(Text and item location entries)

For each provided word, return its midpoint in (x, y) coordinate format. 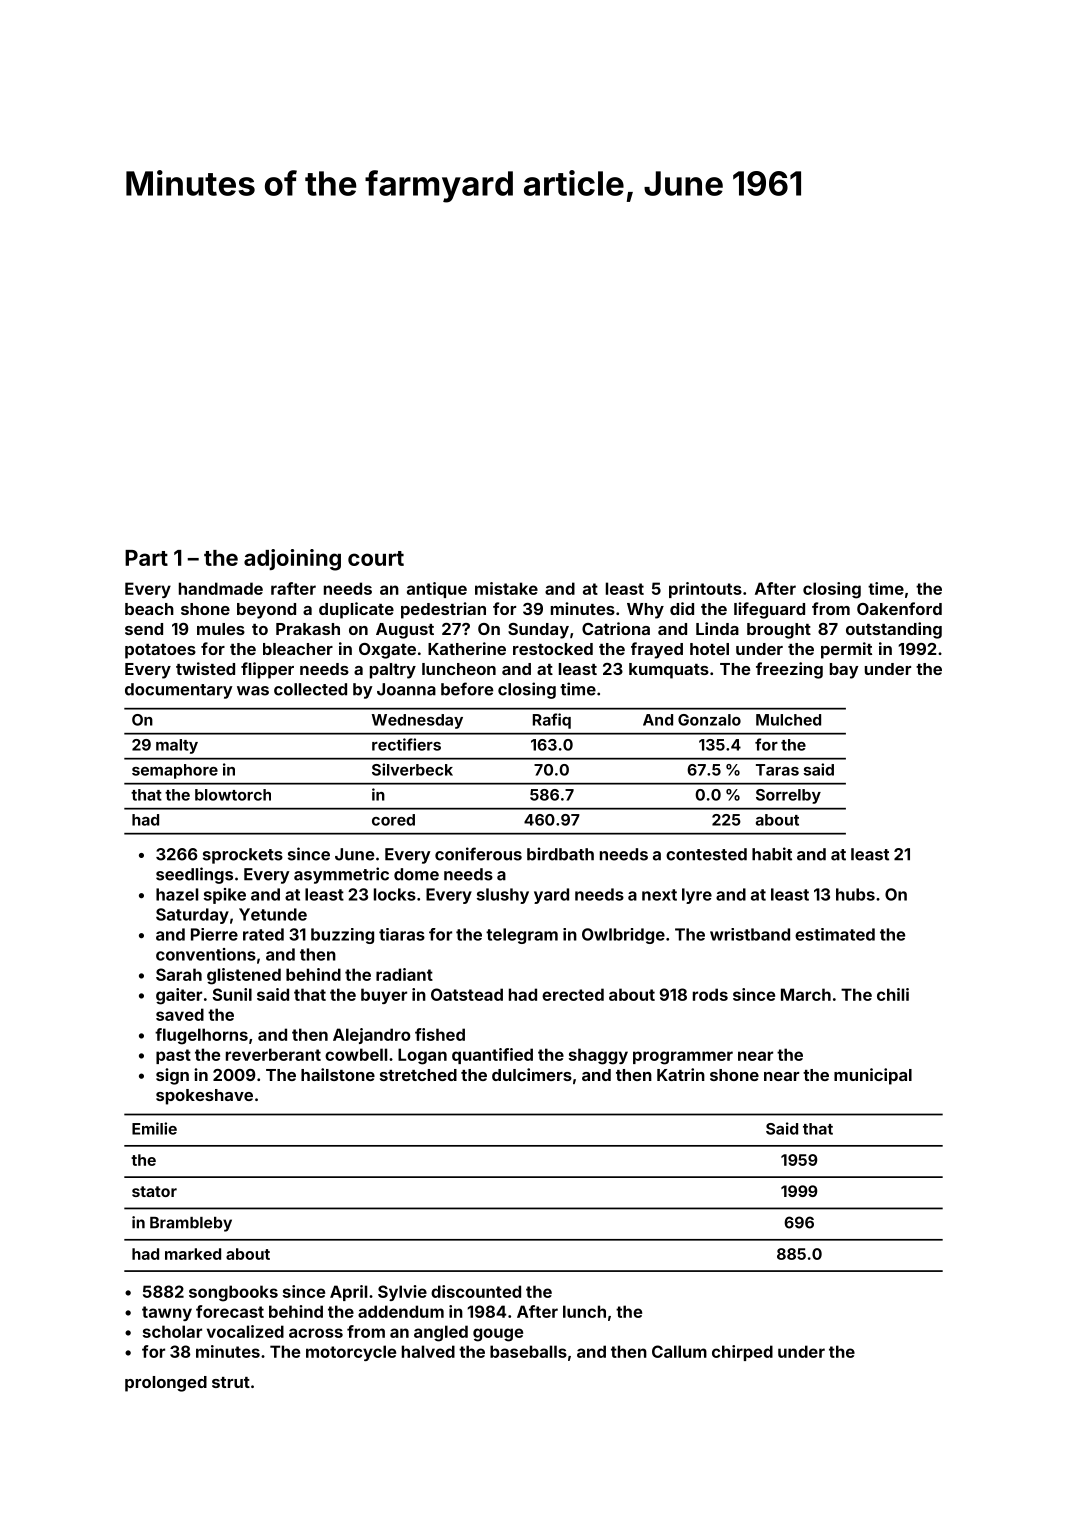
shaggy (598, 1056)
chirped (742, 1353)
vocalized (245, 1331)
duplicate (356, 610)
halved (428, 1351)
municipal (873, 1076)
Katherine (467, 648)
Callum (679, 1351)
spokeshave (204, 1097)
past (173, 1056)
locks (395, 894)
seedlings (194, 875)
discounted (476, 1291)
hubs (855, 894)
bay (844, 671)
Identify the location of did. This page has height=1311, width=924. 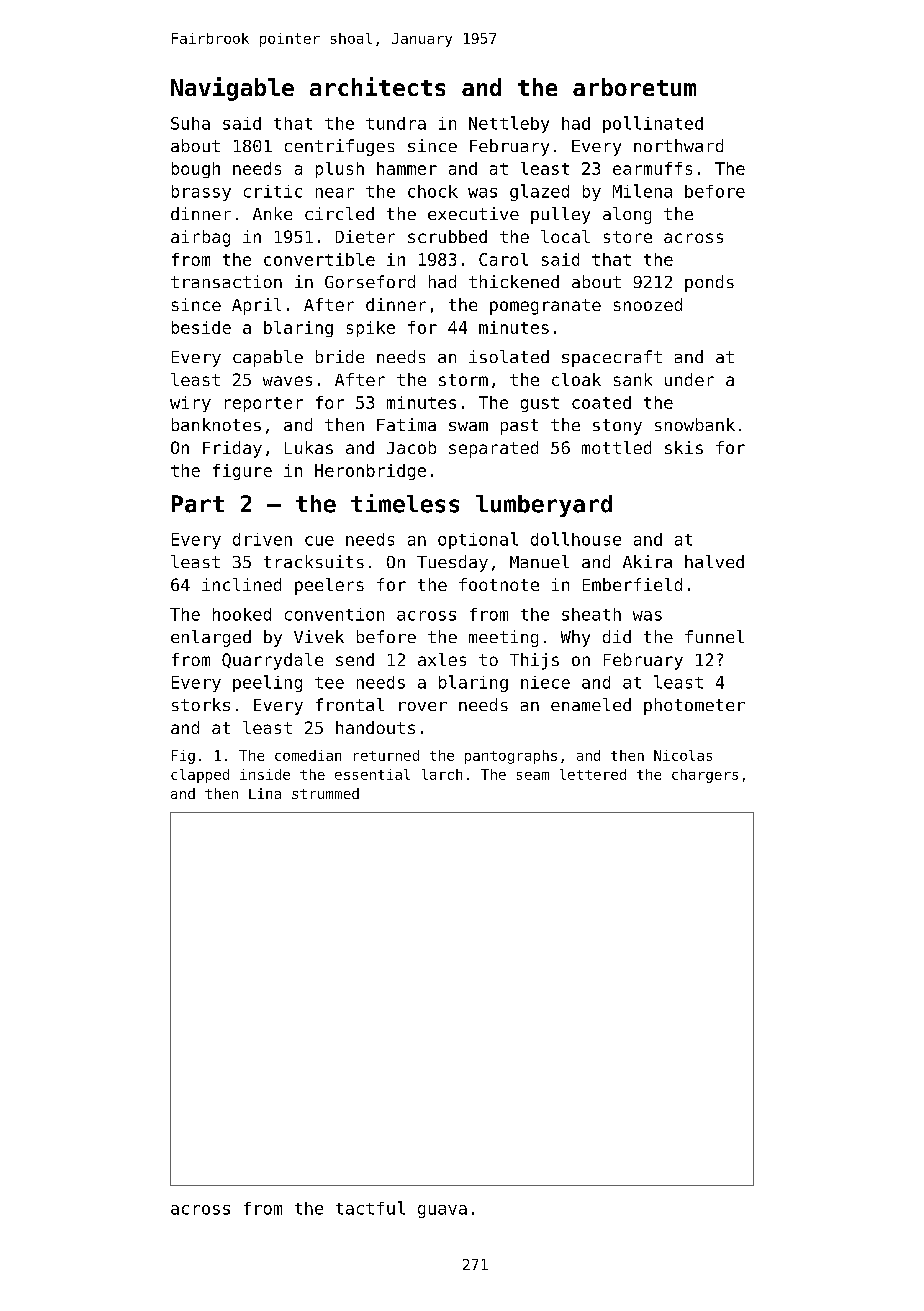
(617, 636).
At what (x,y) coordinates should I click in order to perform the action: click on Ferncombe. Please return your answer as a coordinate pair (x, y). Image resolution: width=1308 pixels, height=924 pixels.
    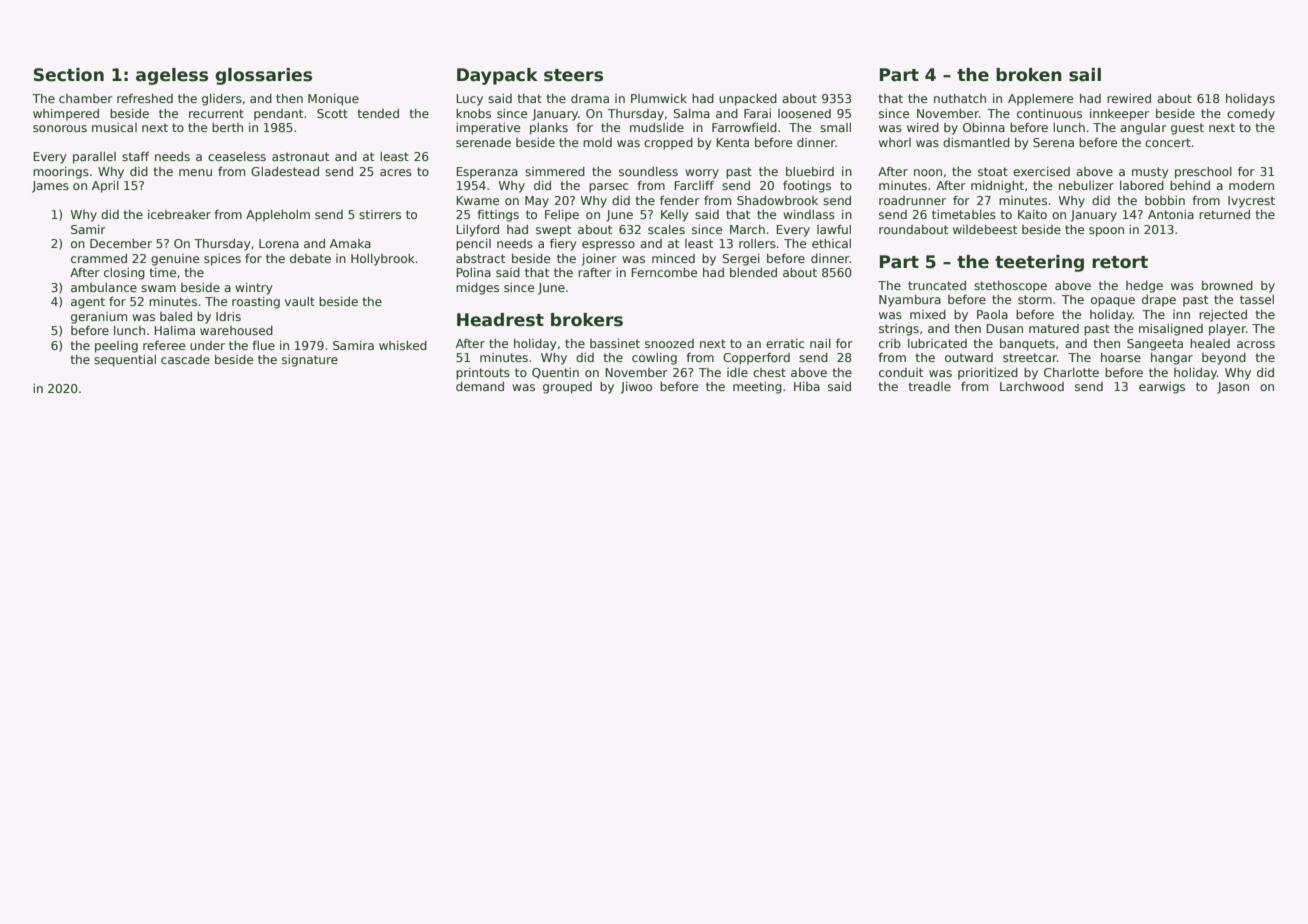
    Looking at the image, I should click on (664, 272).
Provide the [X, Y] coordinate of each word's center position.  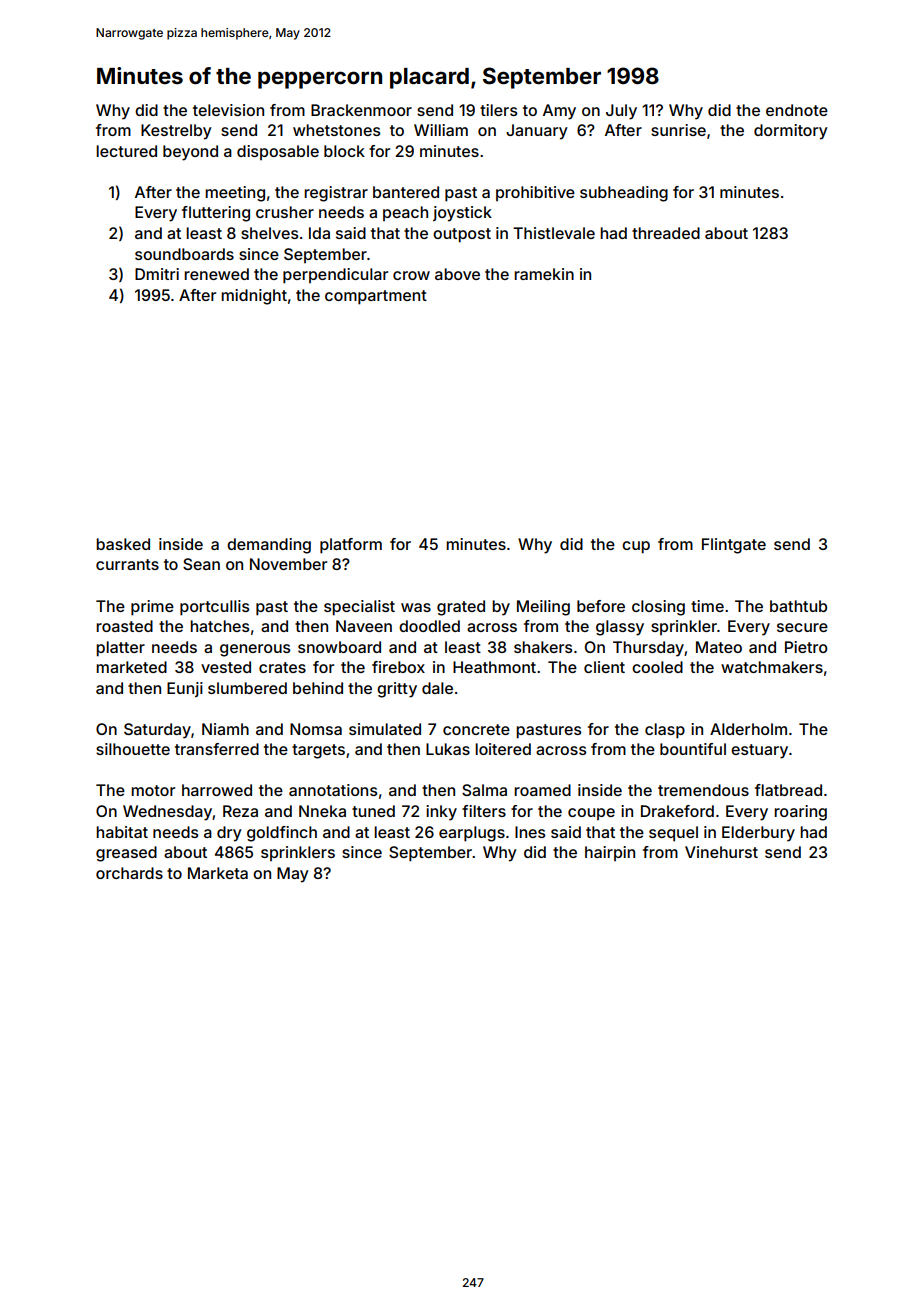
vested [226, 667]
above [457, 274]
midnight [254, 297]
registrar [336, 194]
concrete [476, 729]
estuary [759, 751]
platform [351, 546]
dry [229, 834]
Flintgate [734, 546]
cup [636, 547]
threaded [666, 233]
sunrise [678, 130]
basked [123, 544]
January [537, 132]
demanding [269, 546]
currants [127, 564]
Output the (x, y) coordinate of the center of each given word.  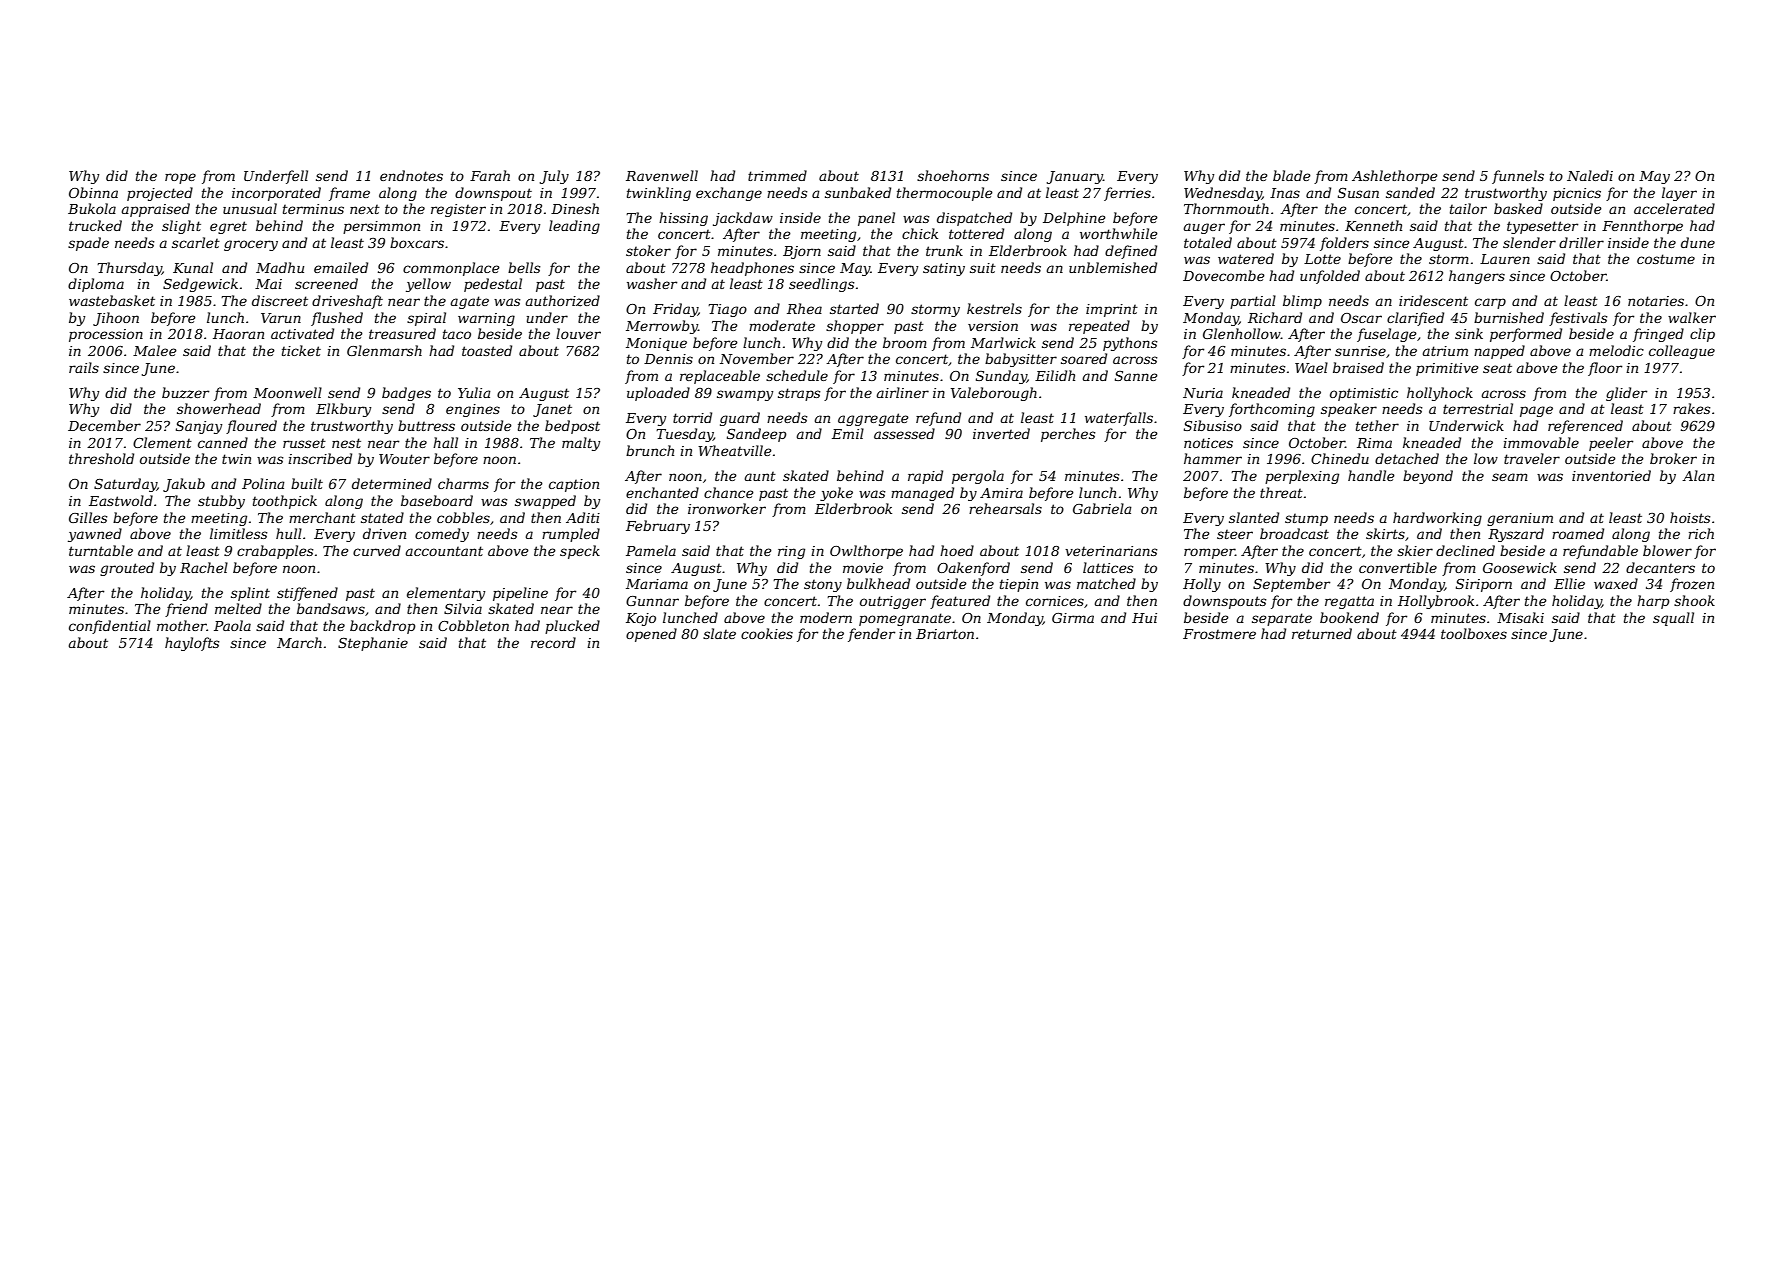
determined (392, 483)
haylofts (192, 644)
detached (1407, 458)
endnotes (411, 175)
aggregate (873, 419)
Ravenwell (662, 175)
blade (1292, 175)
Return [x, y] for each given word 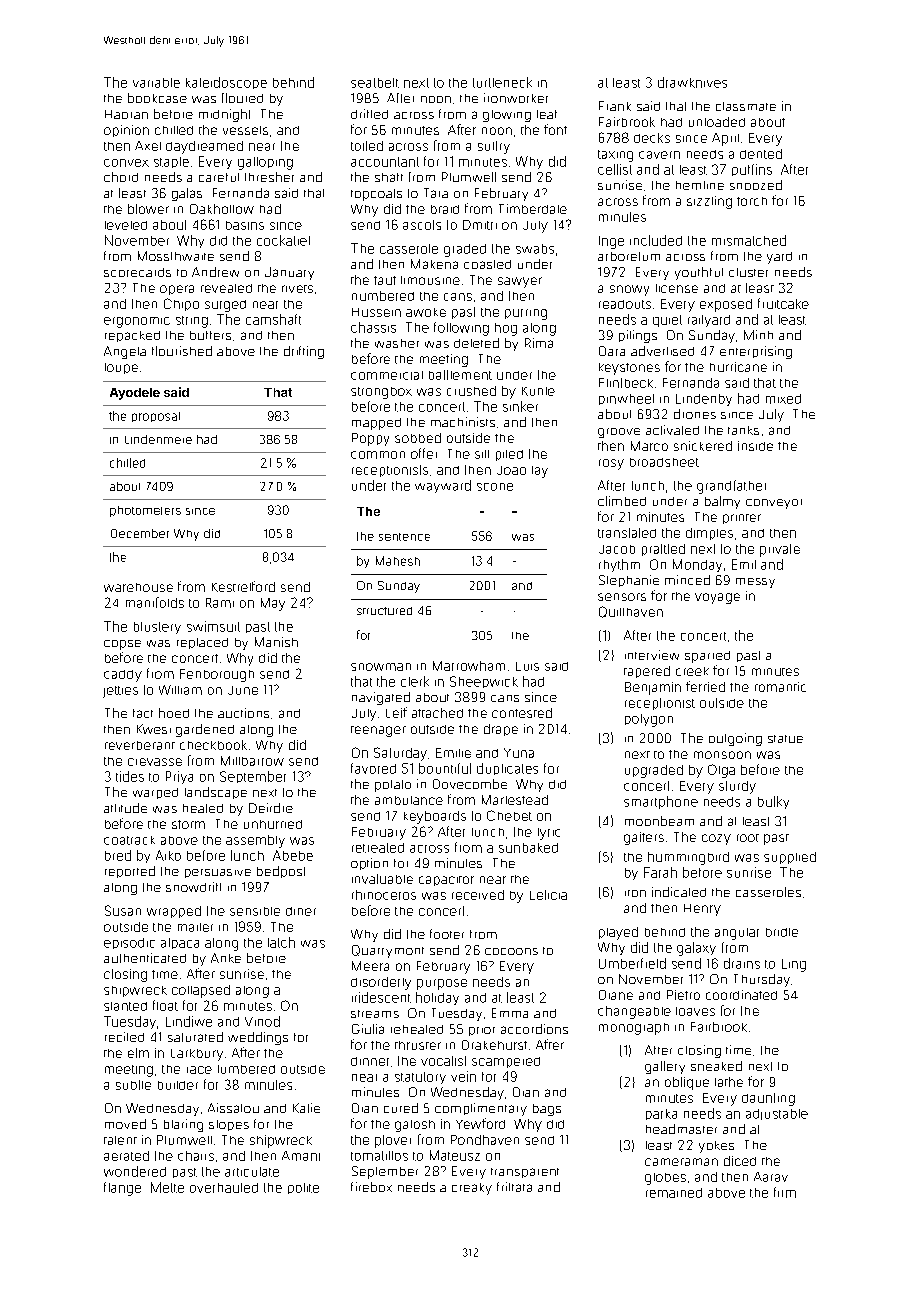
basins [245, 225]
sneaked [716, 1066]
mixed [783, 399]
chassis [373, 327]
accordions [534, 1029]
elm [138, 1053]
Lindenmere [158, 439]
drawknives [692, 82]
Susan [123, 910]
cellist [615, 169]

* [Challenge]: How many lines of the rows above contain the string "should", with case counting? Give only the number.

* [Output below]: 2